= What is being asked =
Your job is to set down the stretch of entries that opens with the line containing "camera: 35 degrees right, 0 degrees up" and closes with the line containing "yellow pan [539,280,676,420]". Keep both end lines, copy each exactly, and add nothing.

= The input =
——

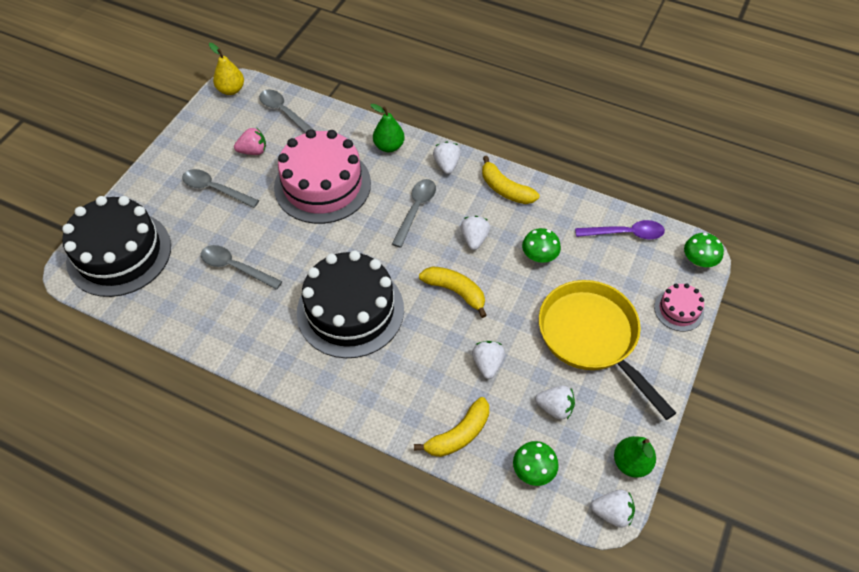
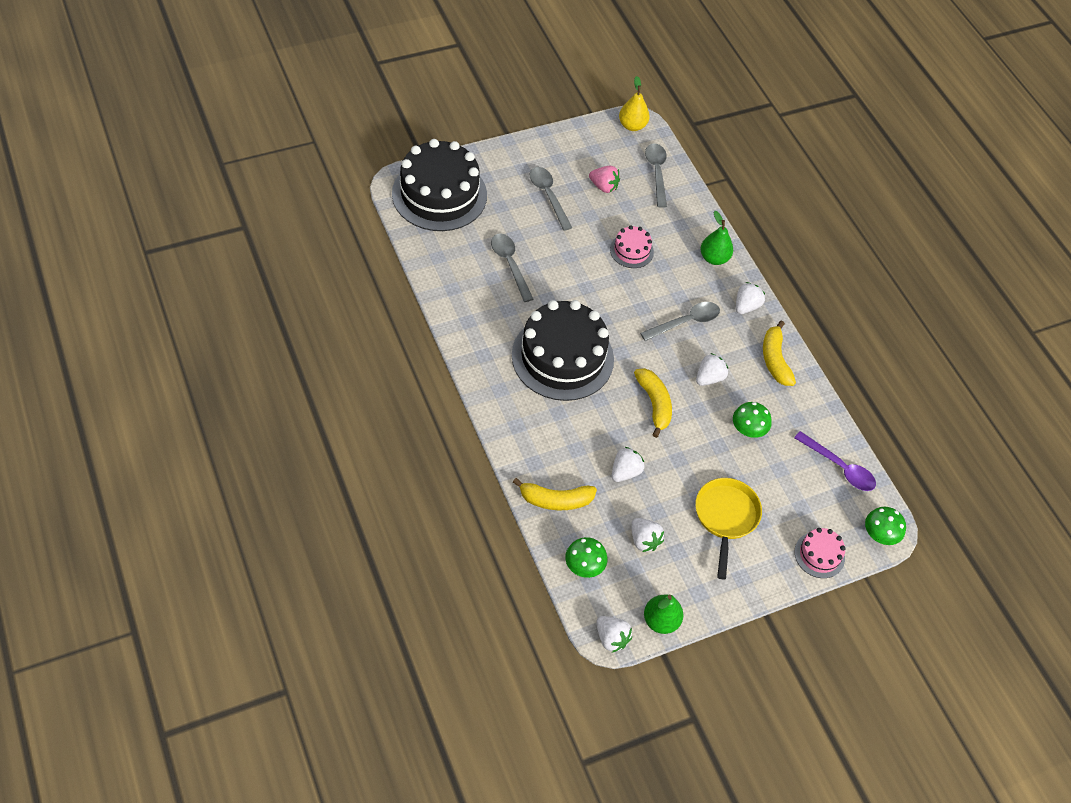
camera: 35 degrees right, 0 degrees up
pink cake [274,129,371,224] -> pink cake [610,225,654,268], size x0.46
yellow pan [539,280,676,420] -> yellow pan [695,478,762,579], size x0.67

——

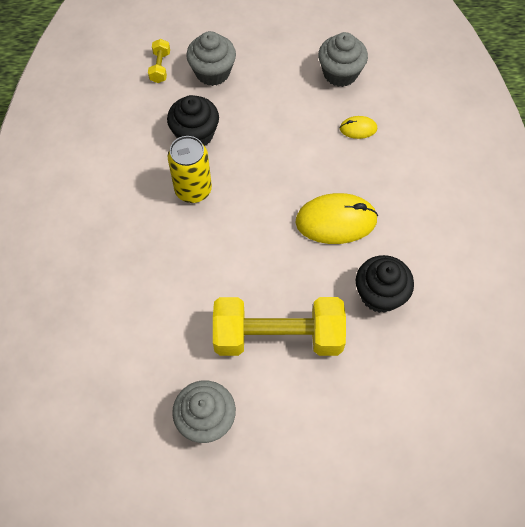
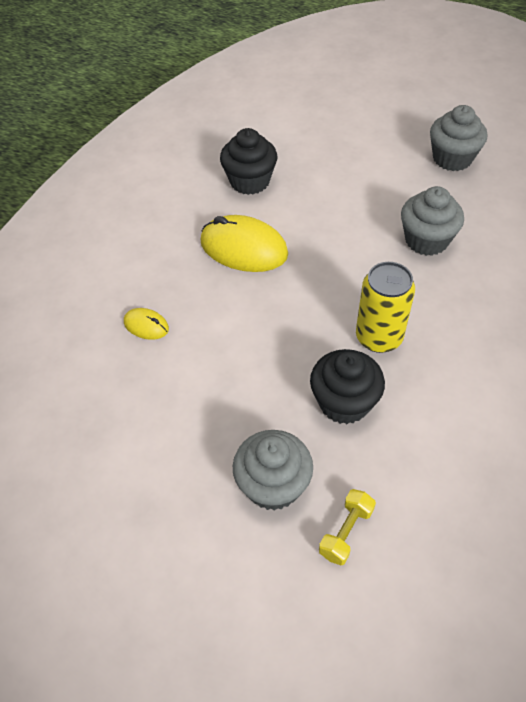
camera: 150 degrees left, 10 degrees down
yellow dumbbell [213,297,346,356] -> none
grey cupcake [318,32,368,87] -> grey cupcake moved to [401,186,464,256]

——

= Response =
camera: 35 degrees right, 0 degrees up
pink cake [274,129,371,224] -> pink cake [610,225,654,268], size x0.46
yellow pan [539,280,676,420] -> yellow pan [695,478,762,579], size x0.67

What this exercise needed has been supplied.